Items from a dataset
::::::
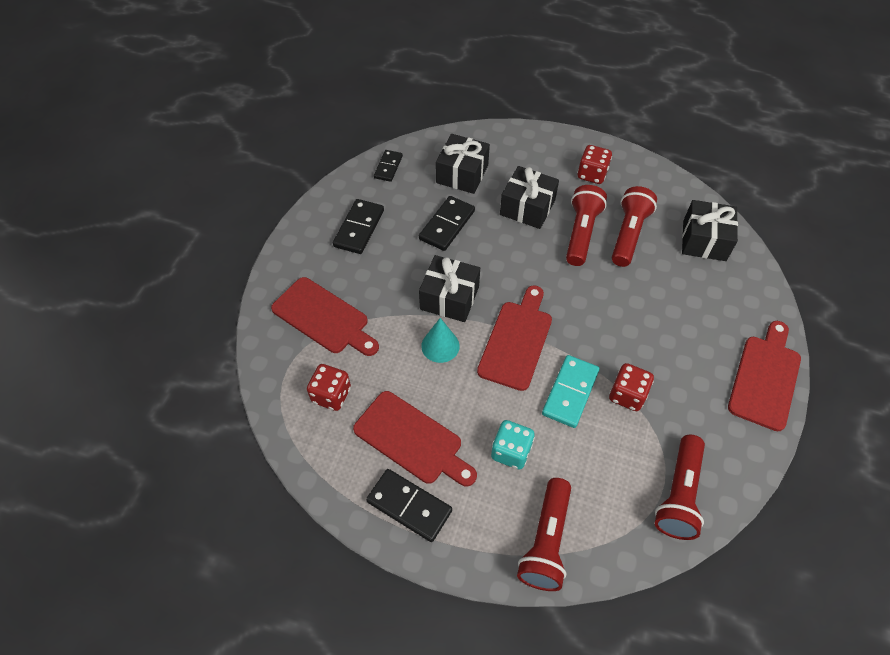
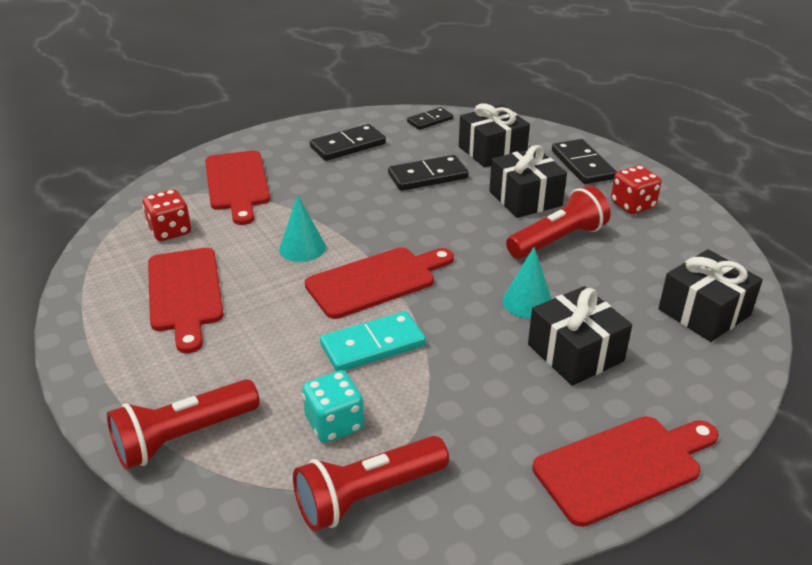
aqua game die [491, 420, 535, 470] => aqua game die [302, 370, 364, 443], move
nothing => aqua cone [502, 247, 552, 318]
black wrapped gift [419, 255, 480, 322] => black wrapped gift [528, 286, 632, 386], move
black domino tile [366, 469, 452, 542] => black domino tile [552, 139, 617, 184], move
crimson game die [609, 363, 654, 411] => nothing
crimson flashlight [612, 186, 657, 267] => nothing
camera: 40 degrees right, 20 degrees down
::::::
**Work order:**
Which lines above contain the word "black"? Show each of them.

**Solution below:**
black wrapped gift [419, 255, 480, 322] => black wrapped gift [528, 286, 632, 386], move
black domino tile [366, 469, 452, 542] => black domino tile [552, 139, 617, 184], move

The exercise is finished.